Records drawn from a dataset
--- START ---

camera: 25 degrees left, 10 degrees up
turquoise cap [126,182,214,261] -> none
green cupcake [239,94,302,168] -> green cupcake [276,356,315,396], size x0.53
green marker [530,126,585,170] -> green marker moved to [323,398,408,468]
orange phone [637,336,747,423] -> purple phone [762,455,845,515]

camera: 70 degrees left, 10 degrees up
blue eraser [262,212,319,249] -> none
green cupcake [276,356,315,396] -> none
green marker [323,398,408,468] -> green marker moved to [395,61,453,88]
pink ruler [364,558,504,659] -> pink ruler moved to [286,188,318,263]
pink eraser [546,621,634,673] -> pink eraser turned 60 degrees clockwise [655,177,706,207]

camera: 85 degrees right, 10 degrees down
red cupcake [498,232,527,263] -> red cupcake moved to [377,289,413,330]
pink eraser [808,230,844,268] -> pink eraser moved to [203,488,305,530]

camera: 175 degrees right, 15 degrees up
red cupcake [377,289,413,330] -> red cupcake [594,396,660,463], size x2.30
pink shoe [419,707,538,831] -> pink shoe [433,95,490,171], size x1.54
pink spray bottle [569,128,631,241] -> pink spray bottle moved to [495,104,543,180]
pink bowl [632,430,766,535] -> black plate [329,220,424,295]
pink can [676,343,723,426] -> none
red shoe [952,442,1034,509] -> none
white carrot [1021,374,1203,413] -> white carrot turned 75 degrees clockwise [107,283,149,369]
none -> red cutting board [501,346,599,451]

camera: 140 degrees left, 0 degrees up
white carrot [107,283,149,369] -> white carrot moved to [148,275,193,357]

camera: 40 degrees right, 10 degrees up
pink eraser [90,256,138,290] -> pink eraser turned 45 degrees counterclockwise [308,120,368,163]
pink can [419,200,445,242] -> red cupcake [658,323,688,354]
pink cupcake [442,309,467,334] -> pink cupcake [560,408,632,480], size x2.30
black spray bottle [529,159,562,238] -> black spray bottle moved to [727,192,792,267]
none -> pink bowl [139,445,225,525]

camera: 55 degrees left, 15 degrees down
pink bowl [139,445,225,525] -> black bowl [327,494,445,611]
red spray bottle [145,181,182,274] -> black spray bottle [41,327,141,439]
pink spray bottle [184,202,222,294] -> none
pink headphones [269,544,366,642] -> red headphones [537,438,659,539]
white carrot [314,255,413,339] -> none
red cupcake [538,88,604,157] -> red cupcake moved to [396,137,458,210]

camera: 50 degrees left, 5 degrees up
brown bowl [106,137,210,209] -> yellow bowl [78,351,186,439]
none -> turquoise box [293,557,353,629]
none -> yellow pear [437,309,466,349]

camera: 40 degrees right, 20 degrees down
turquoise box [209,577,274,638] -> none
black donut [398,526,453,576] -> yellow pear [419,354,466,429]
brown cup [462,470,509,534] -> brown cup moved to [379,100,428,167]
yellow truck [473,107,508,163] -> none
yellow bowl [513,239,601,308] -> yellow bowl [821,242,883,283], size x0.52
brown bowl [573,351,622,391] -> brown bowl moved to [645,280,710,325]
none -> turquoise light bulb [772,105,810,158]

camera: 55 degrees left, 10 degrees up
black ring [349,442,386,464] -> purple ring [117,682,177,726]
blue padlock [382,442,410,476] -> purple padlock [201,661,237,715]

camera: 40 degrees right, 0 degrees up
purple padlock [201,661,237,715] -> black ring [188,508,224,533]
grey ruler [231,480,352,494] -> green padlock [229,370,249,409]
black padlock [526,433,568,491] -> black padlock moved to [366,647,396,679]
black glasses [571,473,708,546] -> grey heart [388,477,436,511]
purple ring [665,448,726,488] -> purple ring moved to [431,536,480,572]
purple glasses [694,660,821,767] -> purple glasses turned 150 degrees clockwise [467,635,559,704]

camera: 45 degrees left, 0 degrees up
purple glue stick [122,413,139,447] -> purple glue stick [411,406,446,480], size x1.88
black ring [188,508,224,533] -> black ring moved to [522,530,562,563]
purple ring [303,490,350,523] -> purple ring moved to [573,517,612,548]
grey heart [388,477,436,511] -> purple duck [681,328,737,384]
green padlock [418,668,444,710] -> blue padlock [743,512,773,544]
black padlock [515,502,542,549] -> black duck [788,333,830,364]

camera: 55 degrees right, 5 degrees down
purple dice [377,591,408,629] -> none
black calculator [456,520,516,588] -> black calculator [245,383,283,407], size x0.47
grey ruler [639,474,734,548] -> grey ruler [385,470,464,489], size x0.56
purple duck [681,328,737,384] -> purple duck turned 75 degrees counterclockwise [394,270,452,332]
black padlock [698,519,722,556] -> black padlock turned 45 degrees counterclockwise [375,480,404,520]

--- END ---

What you need to do
In full and without alteration, reproduce the records above.

Task response
camera: 25 degrees left, 10 degrees up
turquoise cap [126,182,214,261] -> none
green cupcake [239,94,302,168] -> green cupcake [276,356,315,396], size x0.53
green marker [530,126,585,170] -> green marker moved to [323,398,408,468]
orange phone [637,336,747,423] -> purple phone [762,455,845,515]

camera: 70 degrees left, 10 degrees up
blue eraser [262,212,319,249] -> none
green cupcake [276,356,315,396] -> none
green marker [323,398,408,468] -> green marker moved to [395,61,453,88]
pink ruler [364,558,504,659] -> pink ruler moved to [286,188,318,263]
pink eraser [546,621,634,673] -> pink eraser turned 60 degrees clockwise [655,177,706,207]

camera: 85 degrees right, 10 degrees down
red cupcake [498,232,527,263] -> red cupcake moved to [377,289,413,330]
pink eraser [808,230,844,268] -> pink eraser moved to [203,488,305,530]

camera: 175 degrees right, 15 degrees up
red cupcake [377,289,413,330] -> red cupcake [594,396,660,463], size x2.30
pink shoe [419,707,538,831] -> pink shoe [433,95,490,171], size x1.54
pink spray bottle [569,128,631,241] -> pink spray bottle moved to [495,104,543,180]
pink bowl [632,430,766,535] -> black plate [329,220,424,295]
pink can [676,343,723,426] -> none
red shoe [952,442,1034,509] -> none
white carrot [1021,374,1203,413] -> white carrot turned 75 degrees clockwise [107,283,149,369]
none -> red cutting board [501,346,599,451]

camera: 140 degrees left, 0 degrees up
white carrot [107,283,149,369] -> white carrot moved to [148,275,193,357]

camera: 40 degrees right, 10 degrees up
pink eraser [90,256,138,290] -> pink eraser turned 45 degrees counterclockwise [308,120,368,163]
pink can [419,200,445,242] -> red cupcake [658,323,688,354]
pink cupcake [442,309,467,334] -> pink cupcake [560,408,632,480], size x2.30
black spray bottle [529,159,562,238] -> black spray bottle moved to [727,192,792,267]
none -> pink bowl [139,445,225,525]

camera: 55 degrees left, 15 degrees down
pink bowl [139,445,225,525] -> black bowl [327,494,445,611]
red spray bottle [145,181,182,274] -> black spray bottle [41,327,141,439]
pink spray bottle [184,202,222,294] -> none
pink headphones [269,544,366,642] -> red headphones [537,438,659,539]
white carrot [314,255,413,339] -> none
red cupcake [538,88,604,157] -> red cupcake moved to [396,137,458,210]

camera: 50 degrees left, 5 degrees up
brown bowl [106,137,210,209] -> yellow bowl [78,351,186,439]
none -> turquoise box [293,557,353,629]
none -> yellow pear [437,309,466,349]

camera: 40 degrees right, 20 degrees down
turquoise box [209,577,274,638] -> none
black donut [398,526,453,576] -> yellow pear [419,354,466,429]
brown cup [462,470,509,534] -> brown cup moved to [379,100,428,167]
yellow truck [473,107,508,163] -> none
yellow bowl [513,239,601,308] -> yellow bowl [821,242,883,283], size x0.52
brown bowl [573,351,622,391] -> brown bowl moved to [645,280,710,325]
none -> turquoise light bulb [772,105,810,158]

camera: 55 degrees left, 10 degrees up
black ring [349,442,386,464] -> purple ring [117,682,177,726]
blue padlock [382,442,410,476] -> purple padlock [201,661,237,715]

camera: 40 degrees right, 0 degrees up
purple padlock [201,661,237,715] -> black ring [188,508,224,533]
grey ruler [231,480,352,494] -> green padlock [229,370,249,409]
black padlock [526,433,568,491] -> black padlock moved to [366,647,396,679]
black glasses [571,473,708,546] -> grey heart [388,477,436,511]
purple ring [665,448,726,488] -> purple ring moved to [431,536,480,572]
purple glasses [694,660,821,767] -> purple glasses turned 150 degrees clockwise [467,635,559,704]

camera: 45 degrees left, 0 degrees up
purple glue stick [122,413,139,447] -> purple glue stick [411,406,446,480], size x1.88
black ring [188,508,224,533] -> black ring moved to [522,530,562,563]
purple ring [303,490,350,523] -> purple ring moved to [573,517,612,548]
grey heart [388,477,436,511] -> purple duck [681,328,737,384]
green padlock [418,668,444,710] -> blue padlock [743,512,773,544]
black padlock [515,502,542,549] -> black duck [788,333,830,364]

camera: 55 degrees right, 5 degrees down
purple dice [377,591,408,629] -> none
black calculator [456,520,516,588] -> black calculator [245,383,283,407], size x0.47
grey ruler [639,474,734,548] -> grey ruler [385,470,464,489], size x0.56
purple duck [681,328,737,384] -> purple duck turned 75 degrees counterclockwise [394,270,452,332]
black padlock [698,519,722,556] -> black padlock turned 45 degrees counterclockwise [375,480,404,520]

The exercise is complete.